# RECORDS PROVIDED
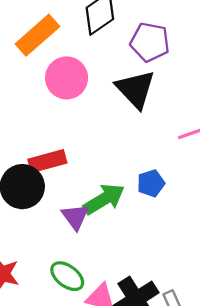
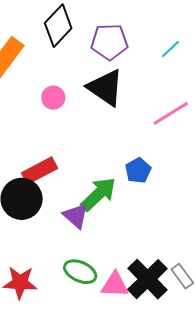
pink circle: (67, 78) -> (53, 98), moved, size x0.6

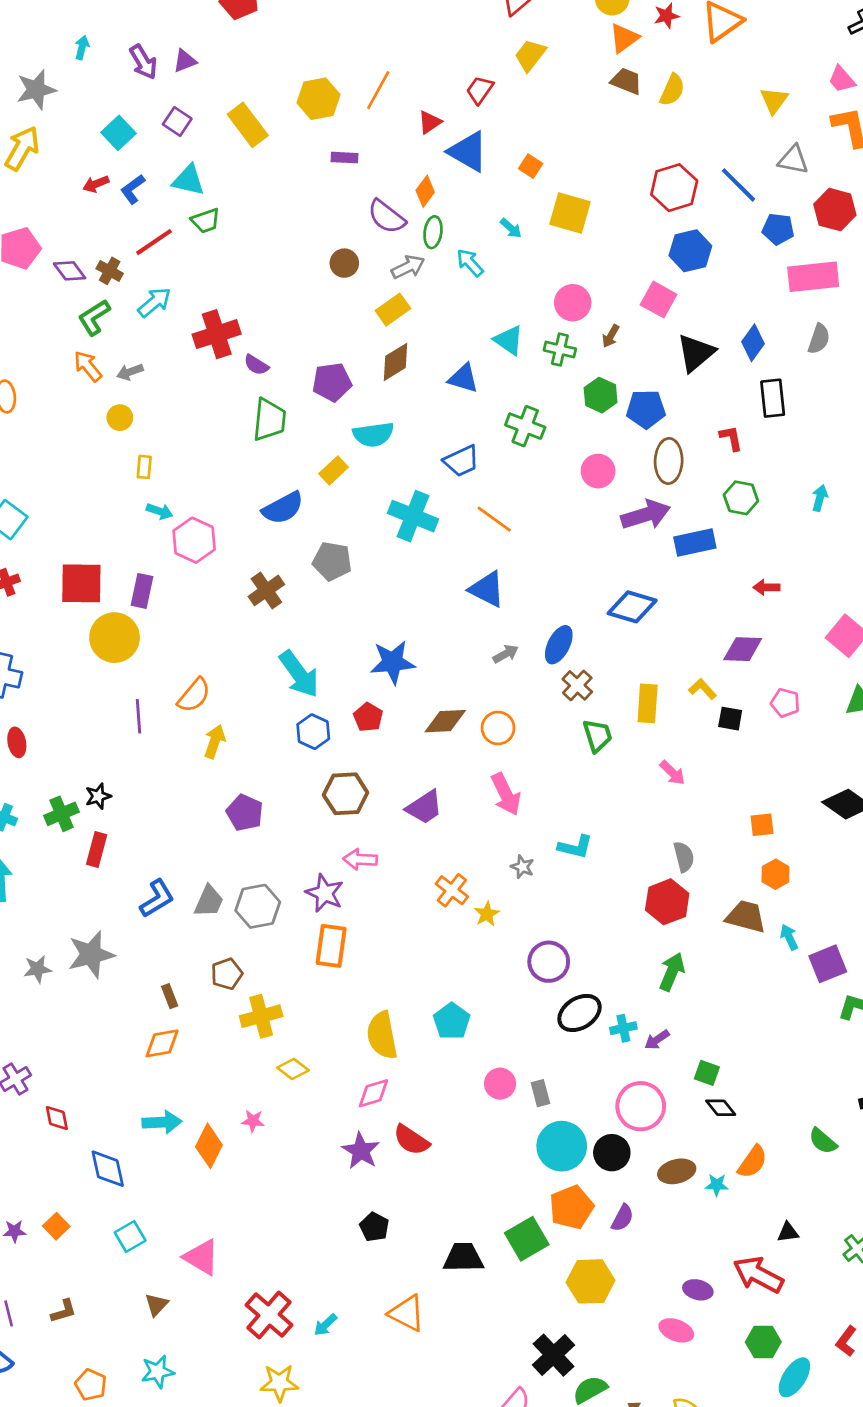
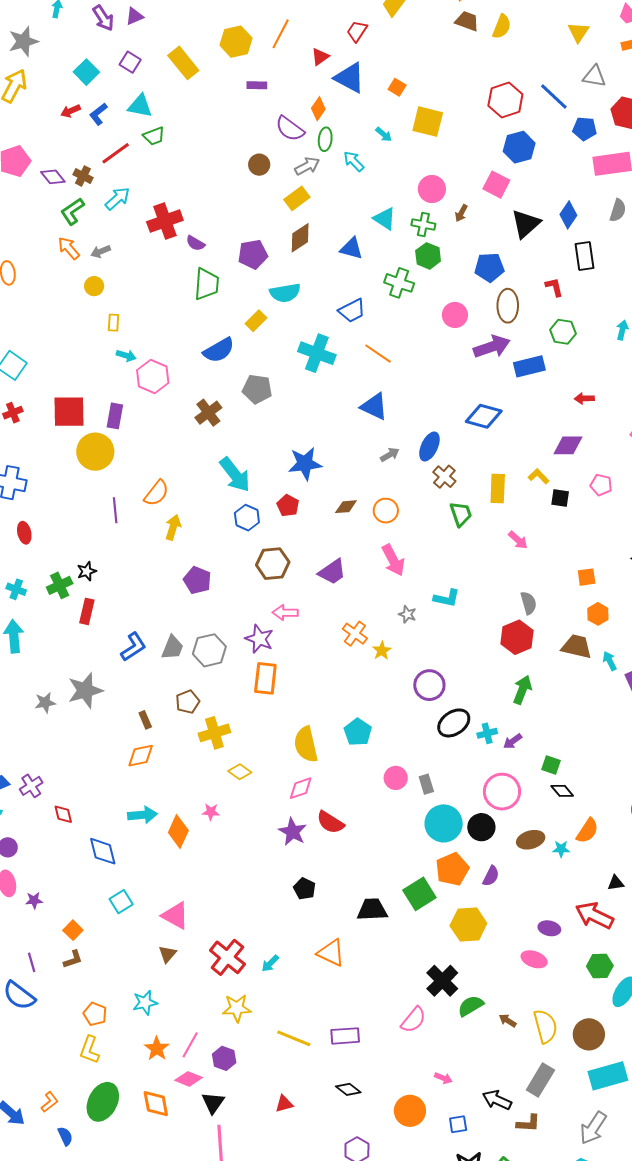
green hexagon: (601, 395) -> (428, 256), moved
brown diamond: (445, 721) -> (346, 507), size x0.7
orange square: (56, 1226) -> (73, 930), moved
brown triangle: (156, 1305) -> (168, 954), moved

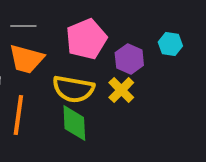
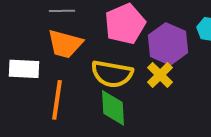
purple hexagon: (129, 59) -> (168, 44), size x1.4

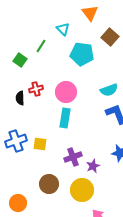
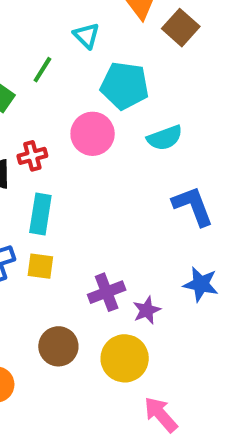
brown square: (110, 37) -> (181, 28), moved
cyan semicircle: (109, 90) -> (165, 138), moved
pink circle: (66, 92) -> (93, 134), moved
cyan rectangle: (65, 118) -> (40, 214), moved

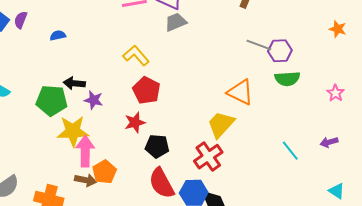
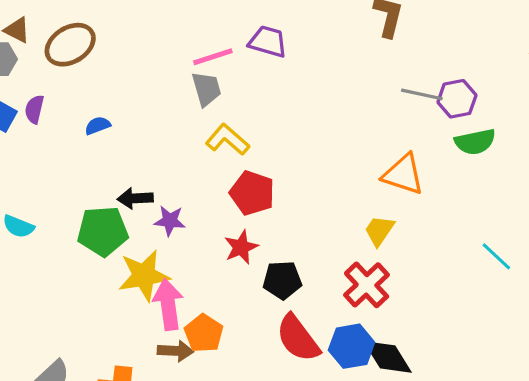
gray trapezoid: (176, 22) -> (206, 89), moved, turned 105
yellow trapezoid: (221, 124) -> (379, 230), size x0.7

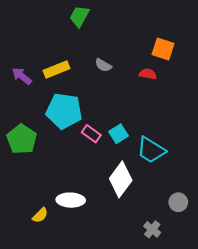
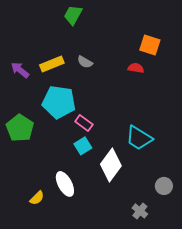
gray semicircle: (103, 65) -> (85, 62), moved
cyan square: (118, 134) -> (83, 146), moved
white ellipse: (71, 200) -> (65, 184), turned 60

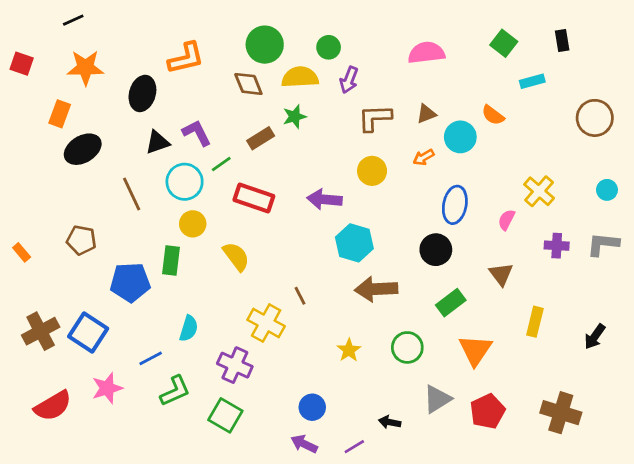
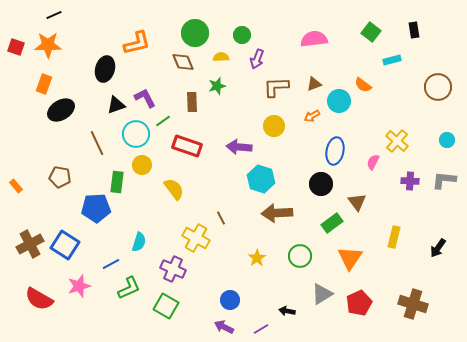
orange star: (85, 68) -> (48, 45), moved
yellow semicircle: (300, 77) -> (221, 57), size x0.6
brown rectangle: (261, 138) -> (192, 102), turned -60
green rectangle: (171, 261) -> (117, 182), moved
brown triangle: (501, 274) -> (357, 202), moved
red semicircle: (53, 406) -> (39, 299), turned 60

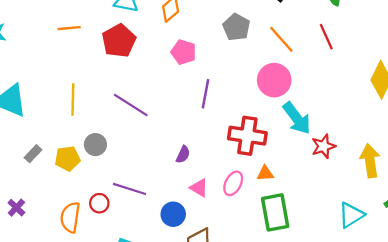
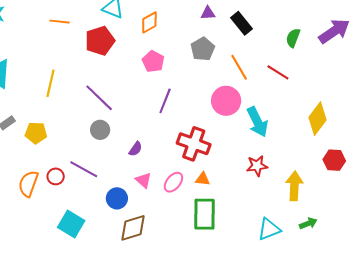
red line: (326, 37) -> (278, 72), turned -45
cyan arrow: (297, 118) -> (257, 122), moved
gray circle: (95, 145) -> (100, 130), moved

# PROBLEM DETAILS
When a line contains the string "brown", copy it from the records.

# RESULT BELOW
brown diamond: (445, 721) -> (346, 507), size x0.7
brown triangle: (156, 1305) -> (168, 954), moved
brown square: (110, 37) -> (181, 28), moved
brown rectangle: (261, 138) -> (192, 102), turned -60
brown triangle: (501, 274) -> (357, 202), moved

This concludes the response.